** Your instructions **
Word for word, set down every line of the entries below from the line with "ENC3 pin VCC: 3V3 -> none" to the line with "RGB pin R: D8 -> TX", including both, and no other line.

========================

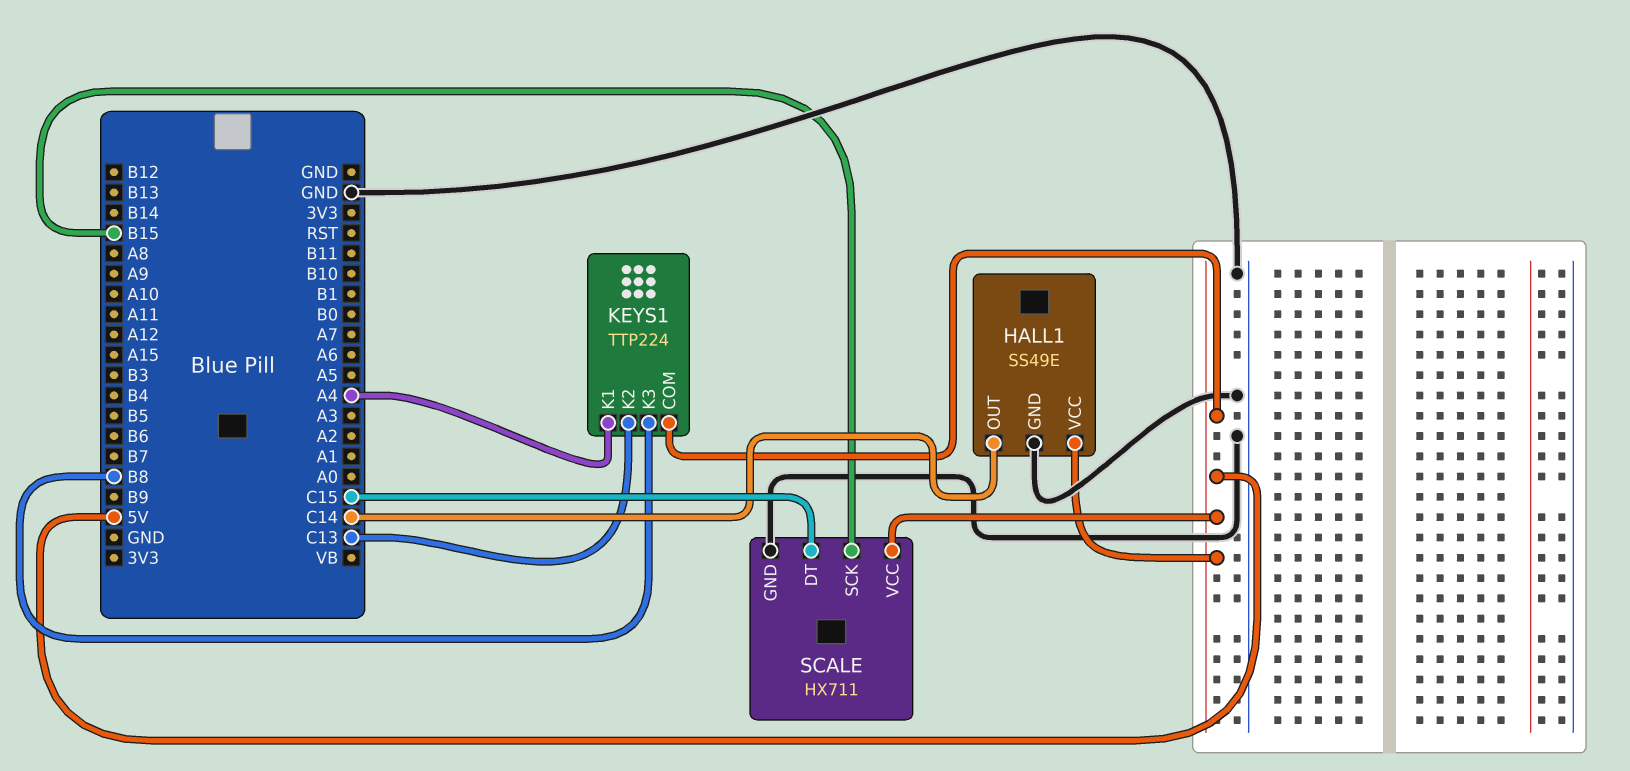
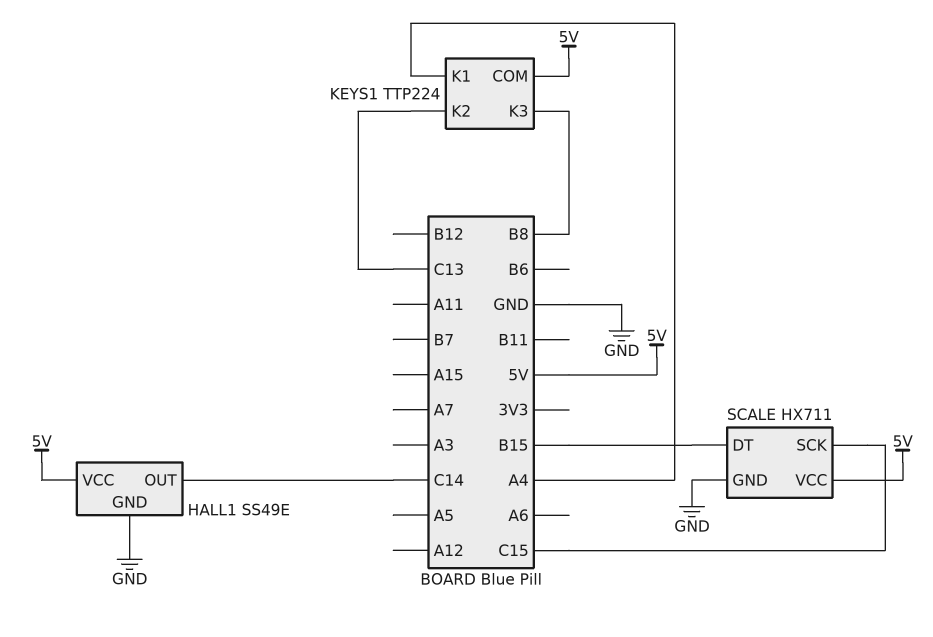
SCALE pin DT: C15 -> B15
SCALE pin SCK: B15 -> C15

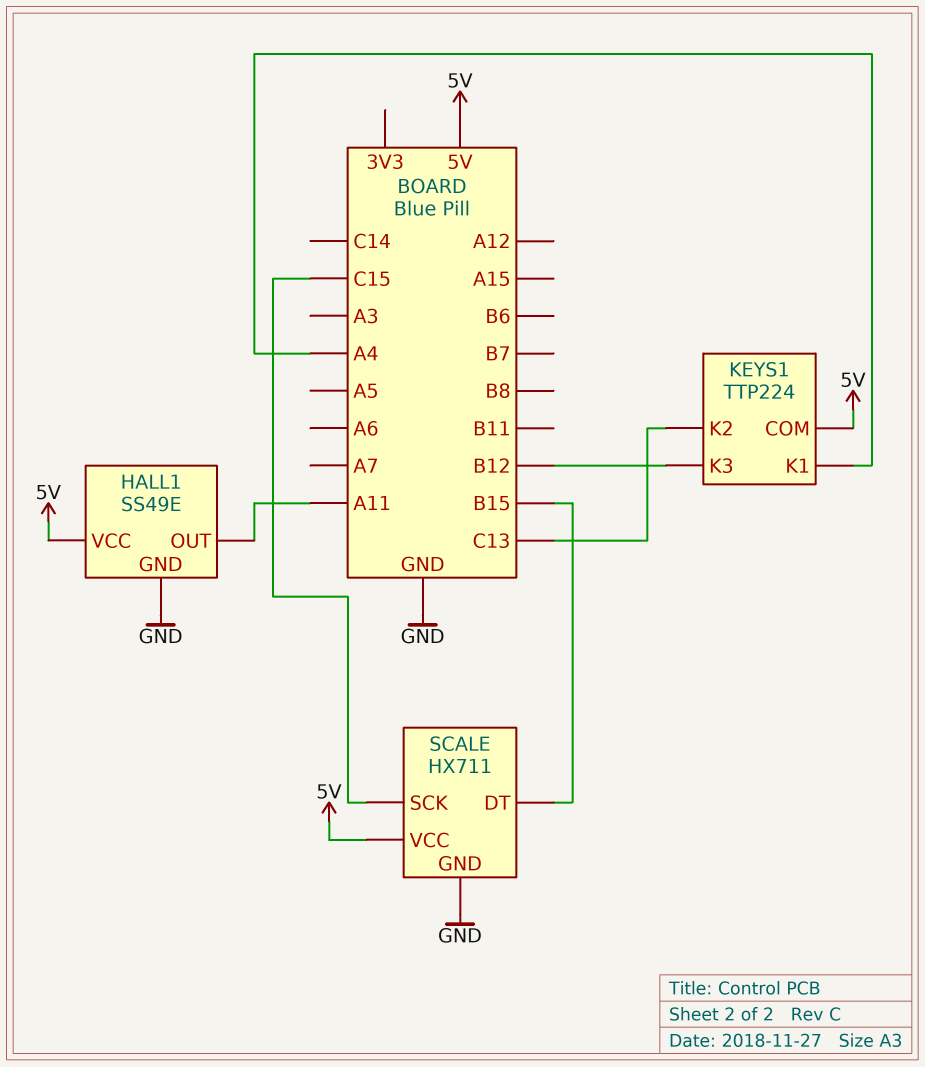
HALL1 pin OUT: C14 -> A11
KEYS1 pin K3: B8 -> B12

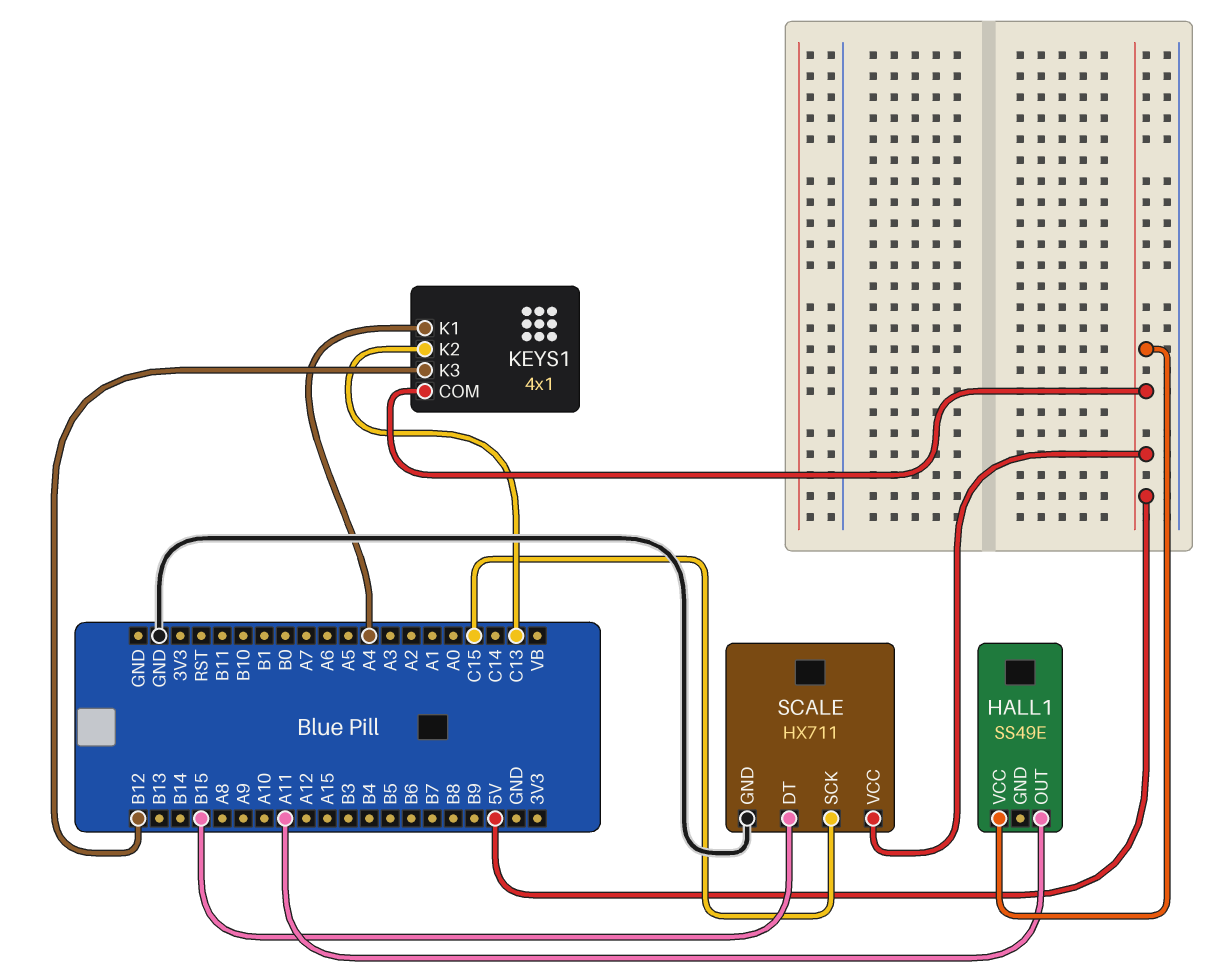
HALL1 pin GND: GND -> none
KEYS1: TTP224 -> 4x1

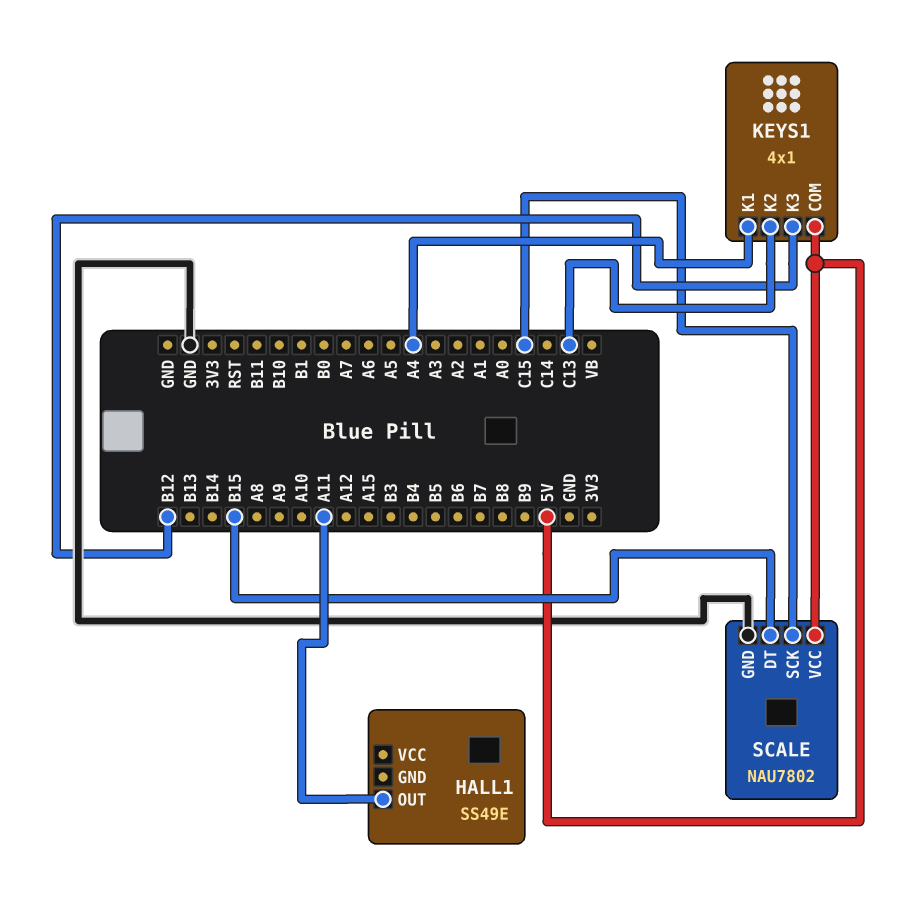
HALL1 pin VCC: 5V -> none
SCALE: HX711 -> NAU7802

========================

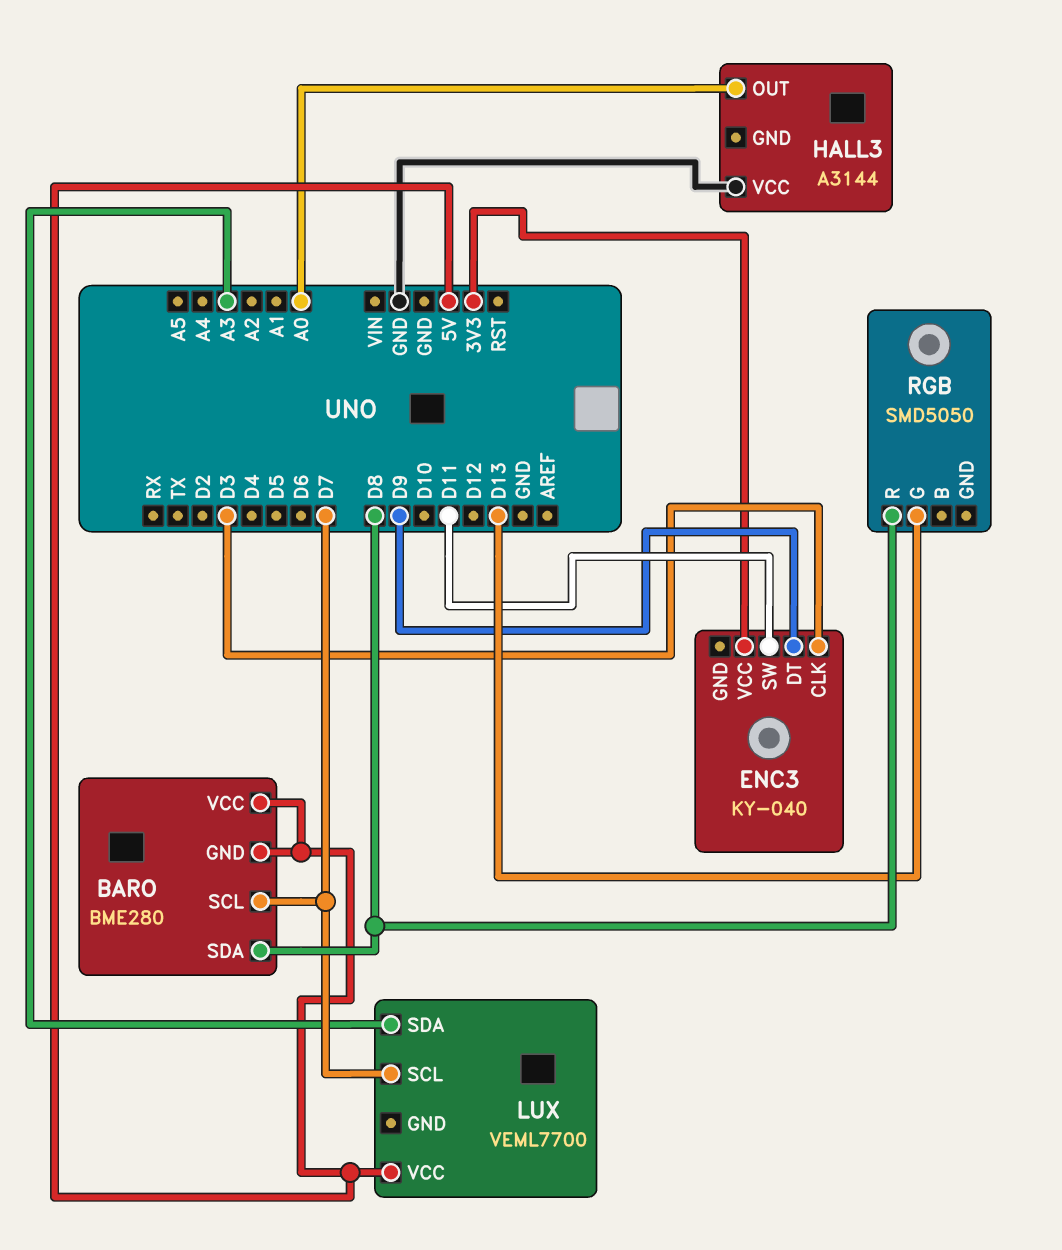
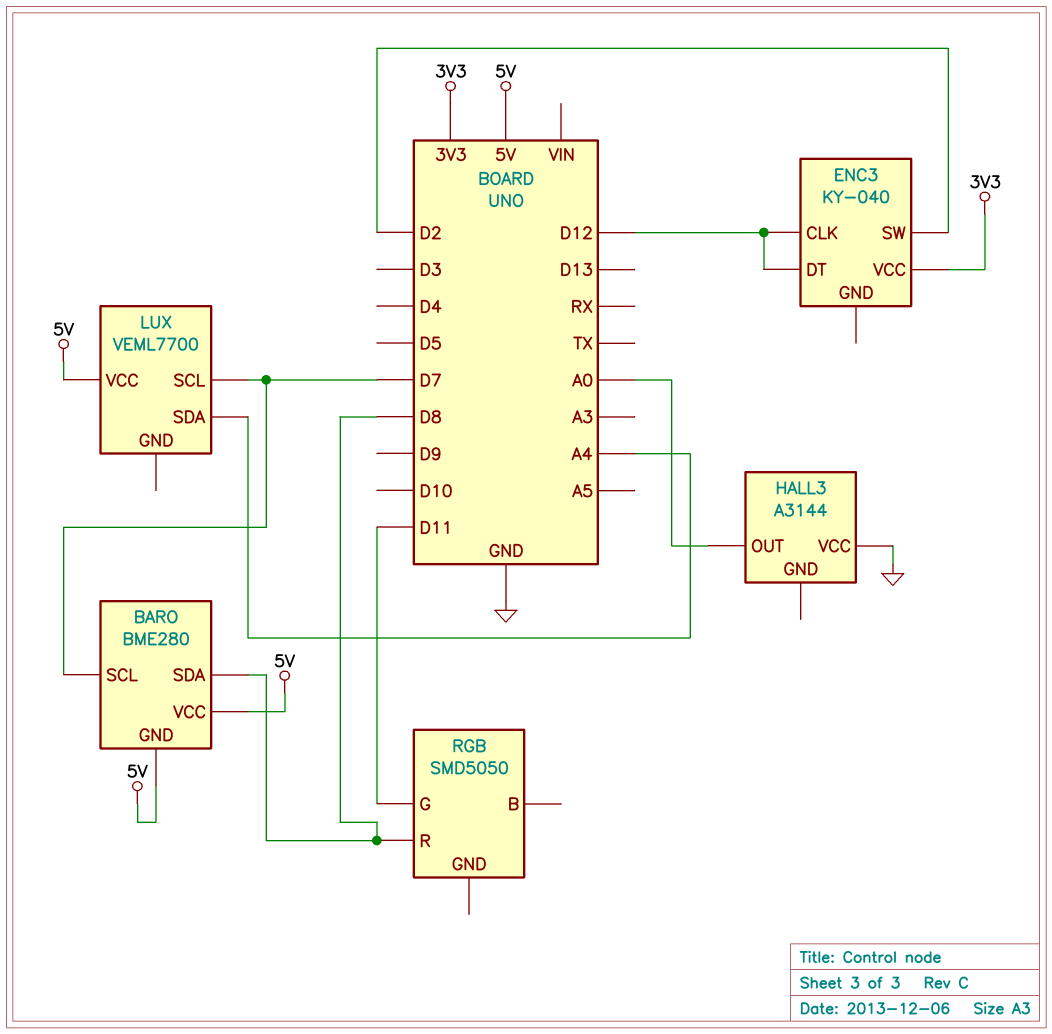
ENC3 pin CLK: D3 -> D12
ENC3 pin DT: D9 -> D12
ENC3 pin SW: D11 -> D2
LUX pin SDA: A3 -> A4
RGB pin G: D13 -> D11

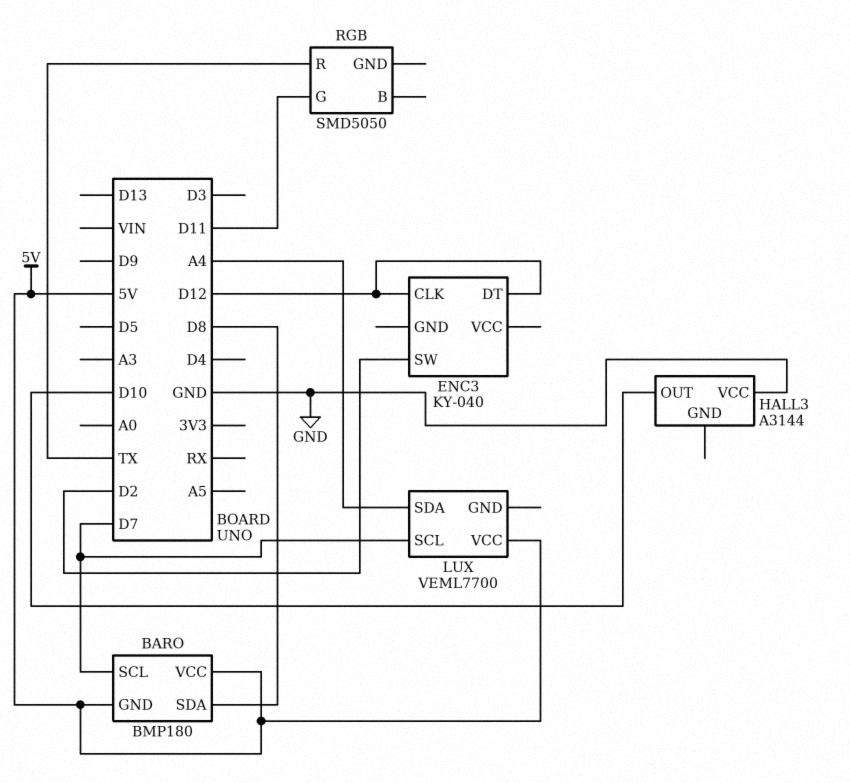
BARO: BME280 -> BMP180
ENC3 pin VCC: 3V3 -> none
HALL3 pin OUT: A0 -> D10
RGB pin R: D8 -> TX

========================

** The completed task **
ENC3 pin VCC: 3V3 -> none
HALL3 pin OUT: A0 -> D10
RGB pin R: D8 -> TX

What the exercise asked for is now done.